(Data excerpts begins)
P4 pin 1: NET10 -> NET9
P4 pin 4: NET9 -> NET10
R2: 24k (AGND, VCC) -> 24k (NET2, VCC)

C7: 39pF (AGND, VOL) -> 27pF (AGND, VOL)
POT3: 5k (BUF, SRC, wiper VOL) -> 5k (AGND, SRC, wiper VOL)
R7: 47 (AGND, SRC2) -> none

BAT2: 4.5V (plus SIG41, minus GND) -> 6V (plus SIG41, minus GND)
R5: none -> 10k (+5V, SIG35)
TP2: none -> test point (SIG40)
(Data excerpts ends)
▶ **Work instruction**
Write out all of the records above exactly as they appear.

▶ **Problem solution**
P4 pin 1: NET10 -> NET9
P4 pin 4: NET9 -> NET10
R2: 24k (AGND, VCC) -> 24k (NET2, VCC)

C7: 39pF (AGND, VOL) -> 27pF (AGND, VOL)
POT3: 5k (BUF, SRC, wiper VOL) -> 5k (AGND, SRC, wiper VOL)
R7: 47 (AGND, SRC2) -> none

BAT2: 4.5V (plus SIG41, minus GND) -> 6V (plus SIG41, minus GND)
R5: none -> 10k (+5V, SIG35)
TP2: none -> test point (SIG40)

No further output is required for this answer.